• Aim of the task
Within the material below, count how many lines contain "from". Answer with only that number.

• Dataset content
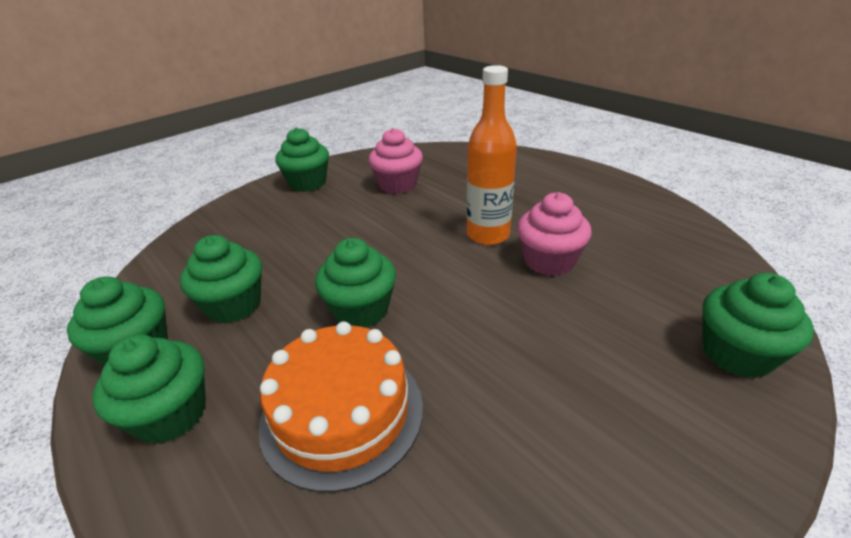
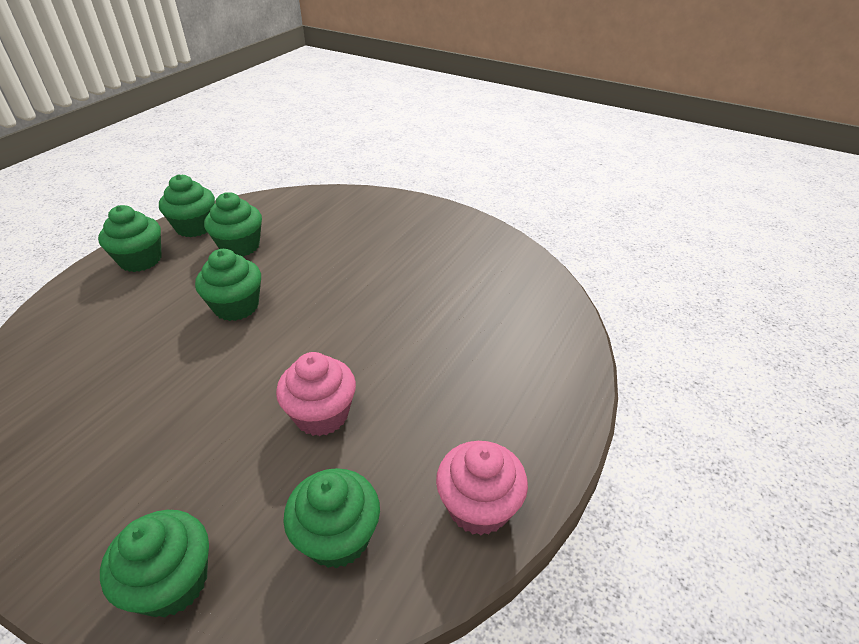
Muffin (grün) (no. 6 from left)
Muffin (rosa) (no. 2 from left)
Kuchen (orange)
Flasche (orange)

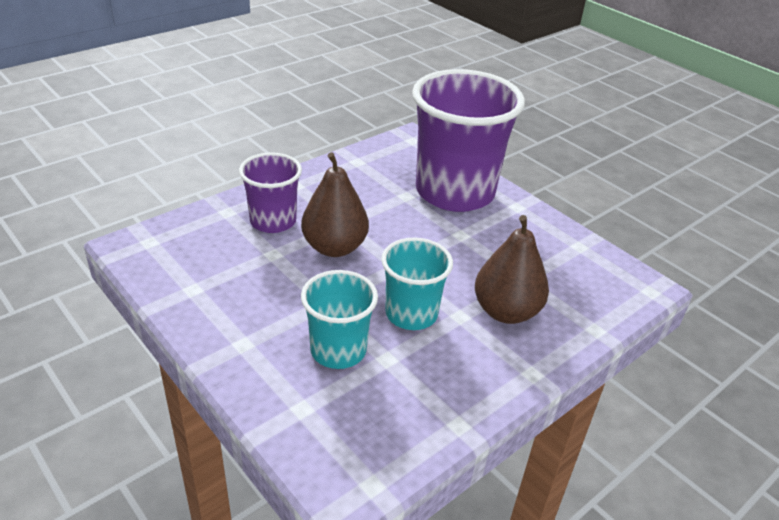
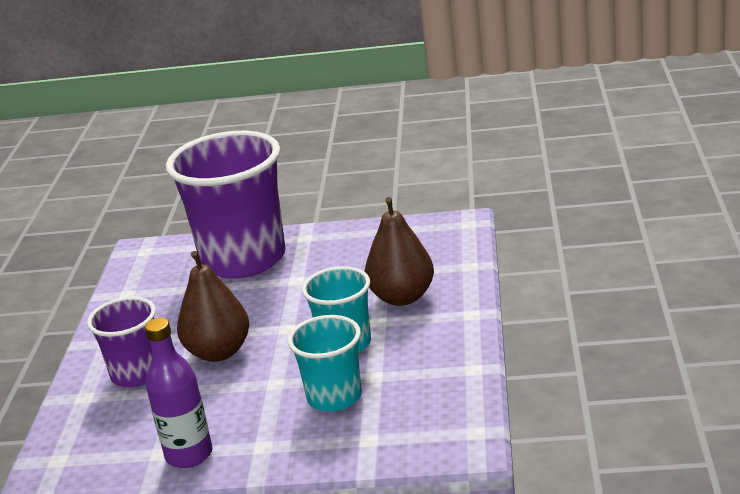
Flasche (lila)

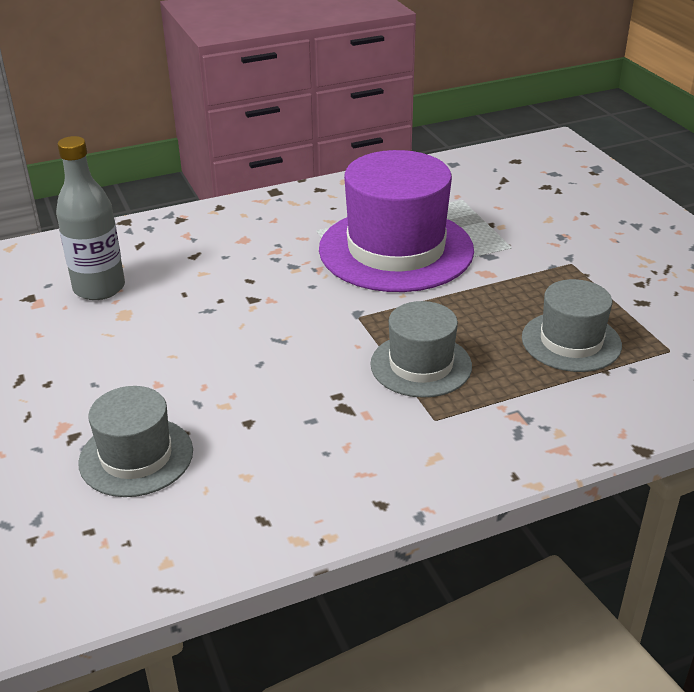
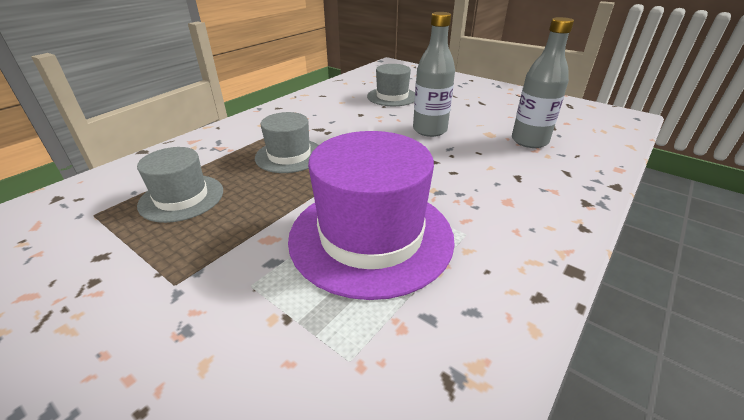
Flasche (grau) (no. 1 from left)

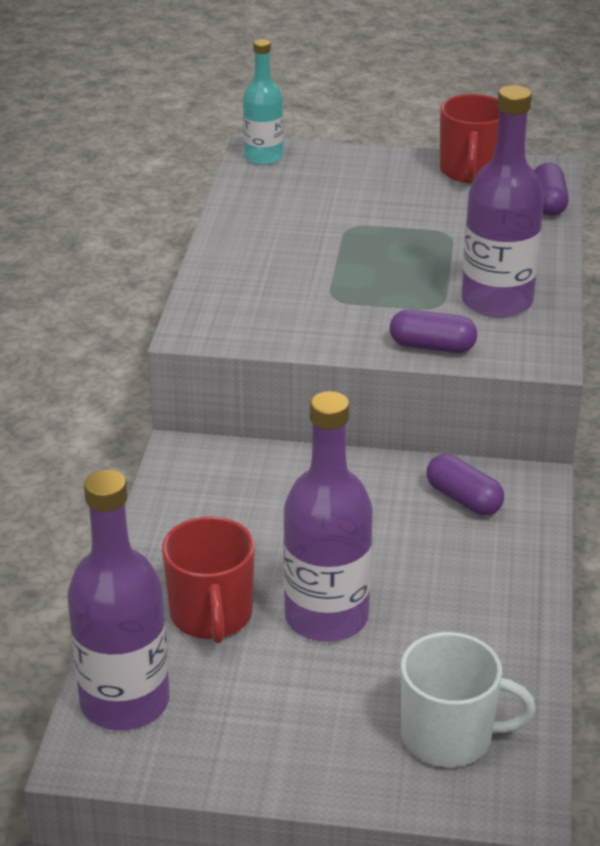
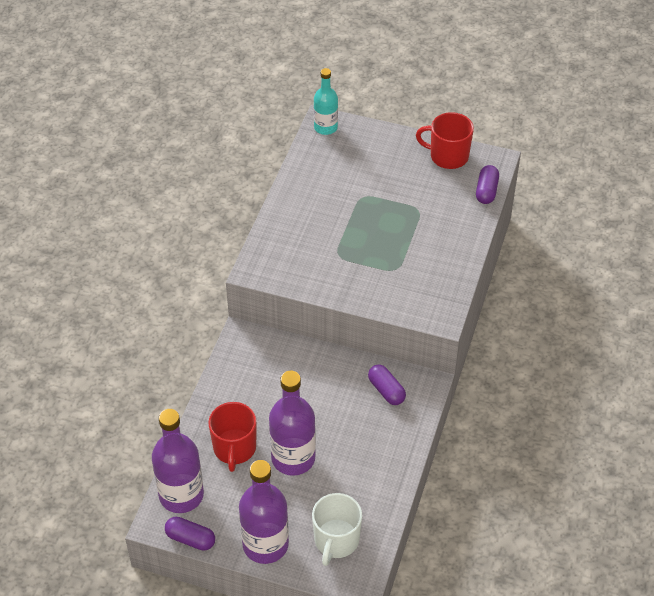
Kapsel (lila) (no. 1 from left)
Flasche (lila) (no. 2 from left)
Tasse (weiß)
Tasse (rot) (no. 2 from left)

• Written reply
6